%%

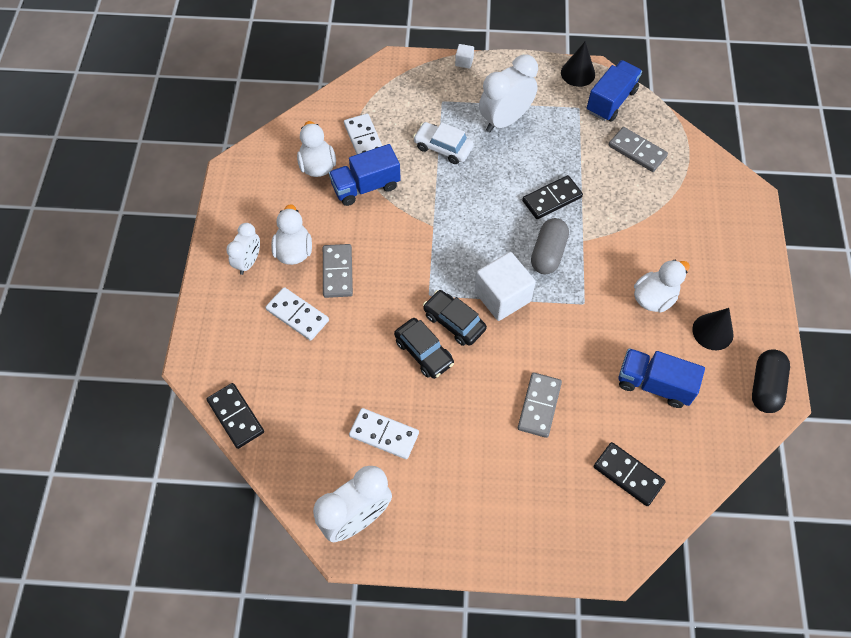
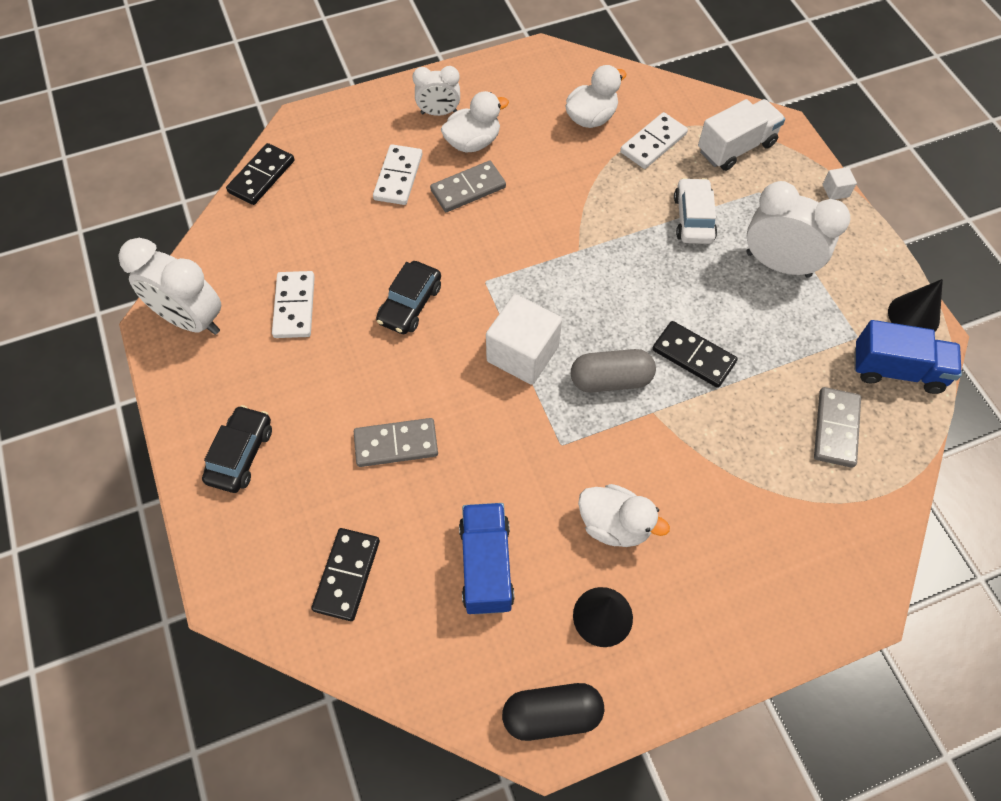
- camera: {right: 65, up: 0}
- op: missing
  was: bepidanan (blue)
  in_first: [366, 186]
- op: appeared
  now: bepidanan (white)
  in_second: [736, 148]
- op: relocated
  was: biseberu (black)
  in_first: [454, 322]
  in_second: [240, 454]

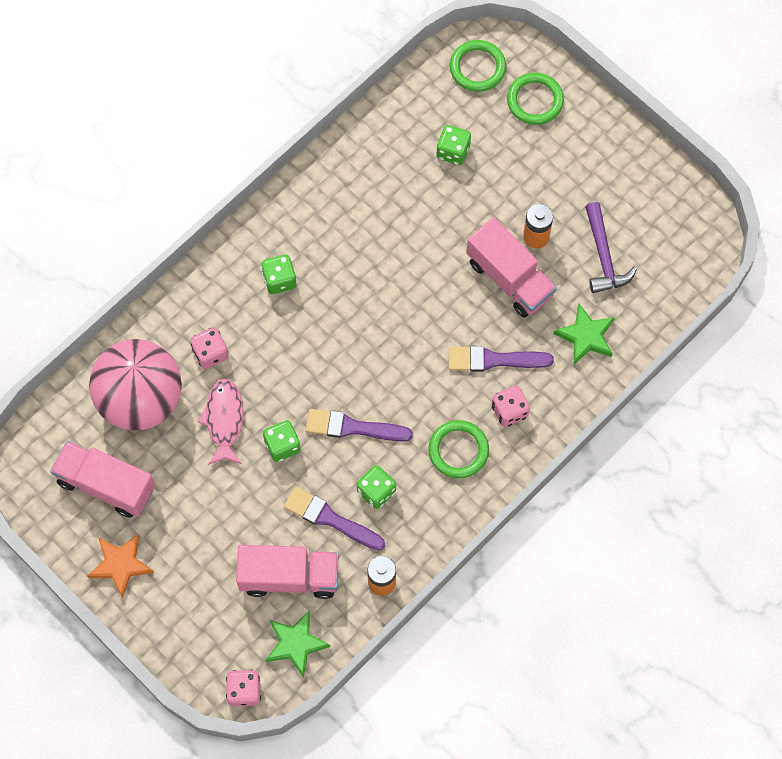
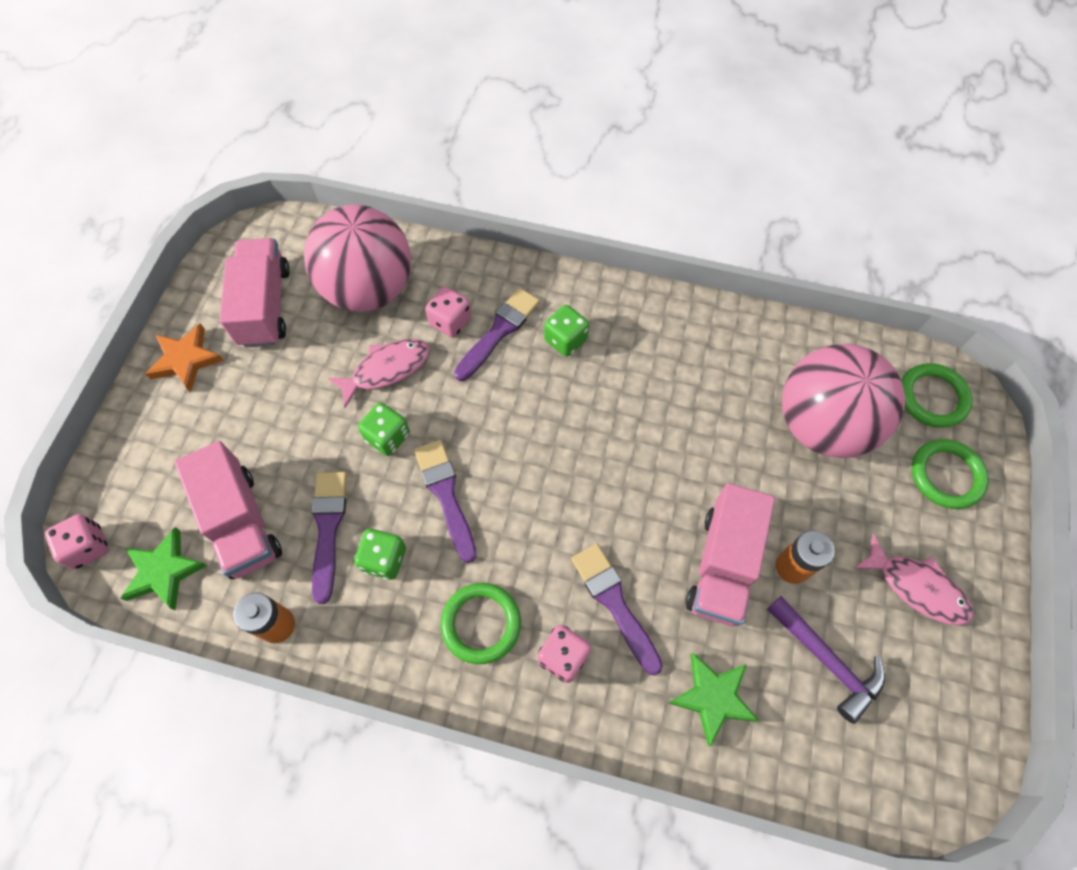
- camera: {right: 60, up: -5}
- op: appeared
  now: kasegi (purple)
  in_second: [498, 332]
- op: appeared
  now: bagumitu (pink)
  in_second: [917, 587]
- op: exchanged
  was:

%%
%%

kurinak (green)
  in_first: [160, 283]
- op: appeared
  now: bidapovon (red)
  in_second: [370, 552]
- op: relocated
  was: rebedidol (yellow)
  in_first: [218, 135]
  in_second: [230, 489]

%%

* **EXERCISE**: Whenever a line of the records holds the string "bepidanan", pick it out and copy it.

* **RESPONSE**:
  was: bepidanan (blue)
  now: bepidanan (white)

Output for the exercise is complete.